▶ [Task details]
Scan the lines below for the word "removed". Copy each line you find it in.
*** The data ***
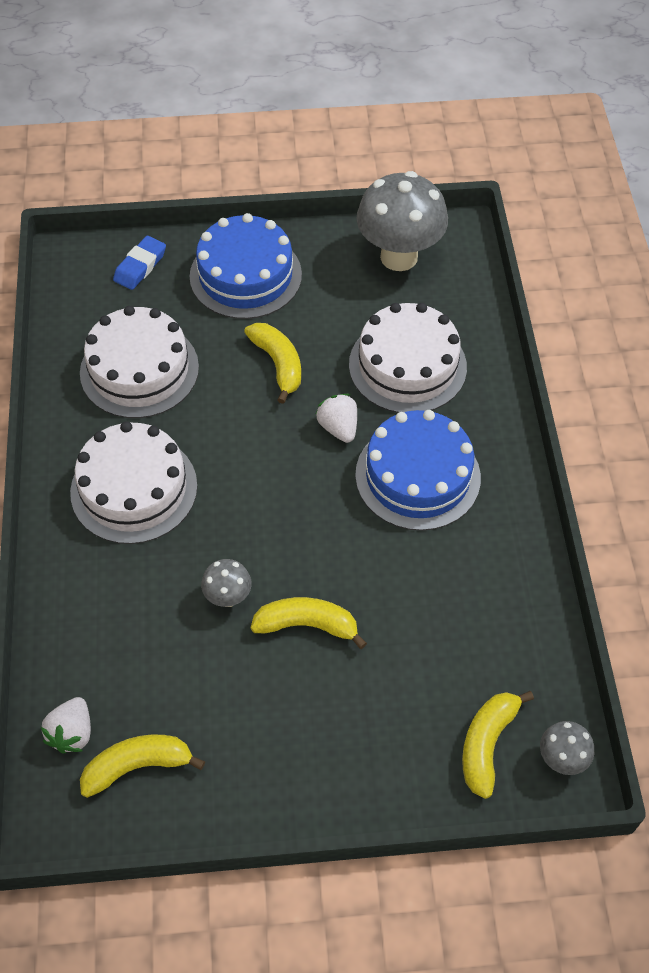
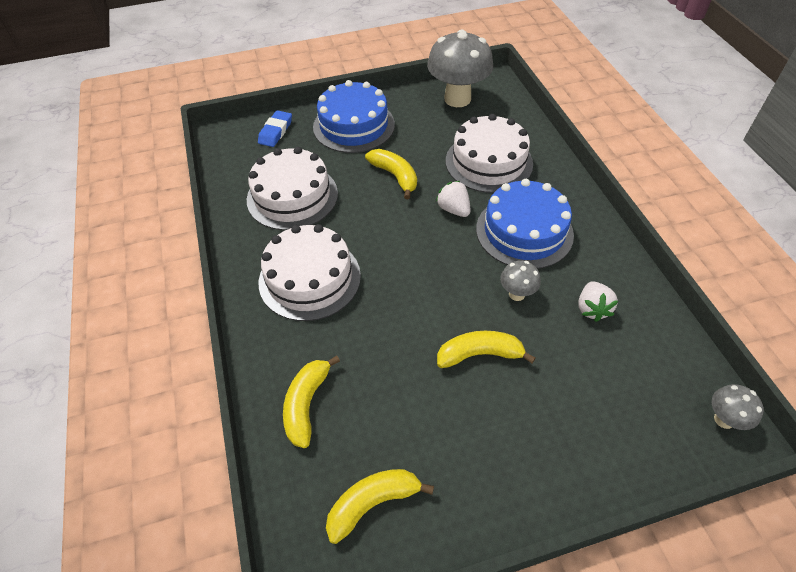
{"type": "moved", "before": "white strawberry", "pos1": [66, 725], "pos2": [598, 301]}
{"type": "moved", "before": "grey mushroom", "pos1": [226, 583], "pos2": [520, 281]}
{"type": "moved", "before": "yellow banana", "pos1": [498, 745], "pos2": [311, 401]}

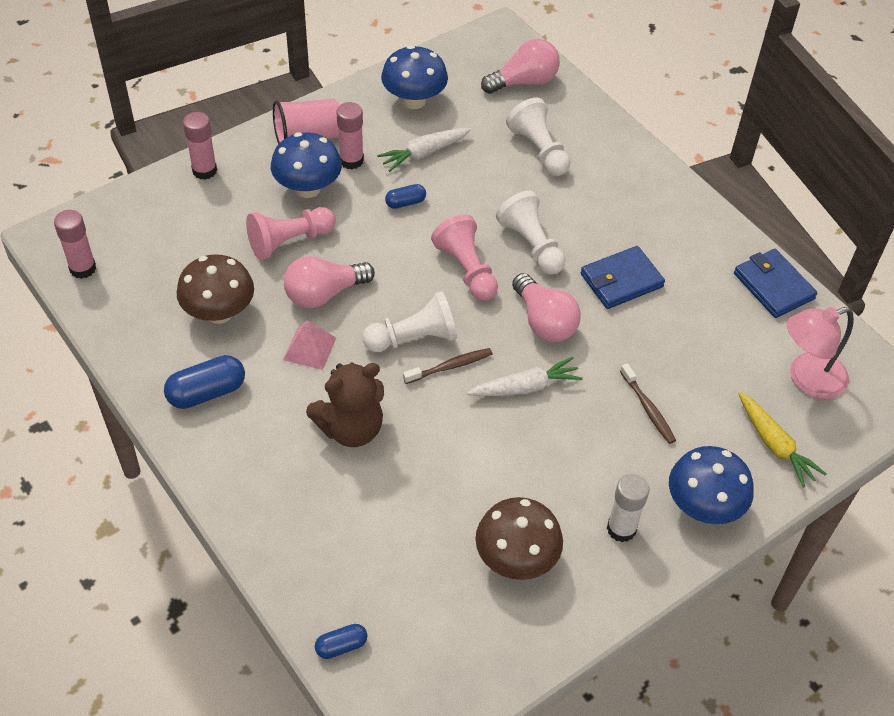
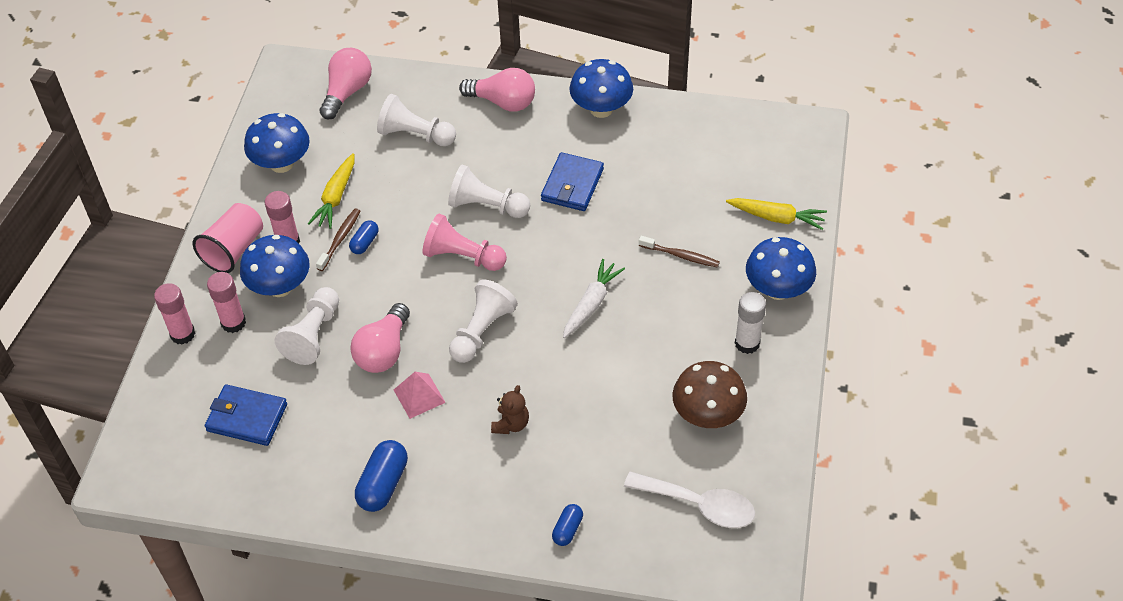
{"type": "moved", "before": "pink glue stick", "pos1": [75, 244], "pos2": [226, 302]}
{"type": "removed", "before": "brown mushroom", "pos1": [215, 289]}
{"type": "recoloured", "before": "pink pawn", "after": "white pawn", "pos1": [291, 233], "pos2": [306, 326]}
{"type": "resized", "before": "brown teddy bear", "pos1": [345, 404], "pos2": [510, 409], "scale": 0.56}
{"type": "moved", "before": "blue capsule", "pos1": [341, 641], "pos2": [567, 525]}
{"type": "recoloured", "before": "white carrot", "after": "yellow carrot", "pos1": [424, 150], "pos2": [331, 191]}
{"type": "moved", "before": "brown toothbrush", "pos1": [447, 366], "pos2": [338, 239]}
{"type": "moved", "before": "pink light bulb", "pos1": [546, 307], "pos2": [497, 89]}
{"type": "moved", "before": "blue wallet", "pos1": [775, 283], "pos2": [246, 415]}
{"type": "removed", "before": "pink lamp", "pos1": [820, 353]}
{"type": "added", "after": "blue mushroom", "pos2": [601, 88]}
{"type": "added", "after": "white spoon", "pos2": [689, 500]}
***
▶ [Written answer]
{"type": "removed", "before": "brown mushroom", "pos1": [215, 289]}
{"type": "removed", "before": "pink lamp", "pos1": [820, 353]}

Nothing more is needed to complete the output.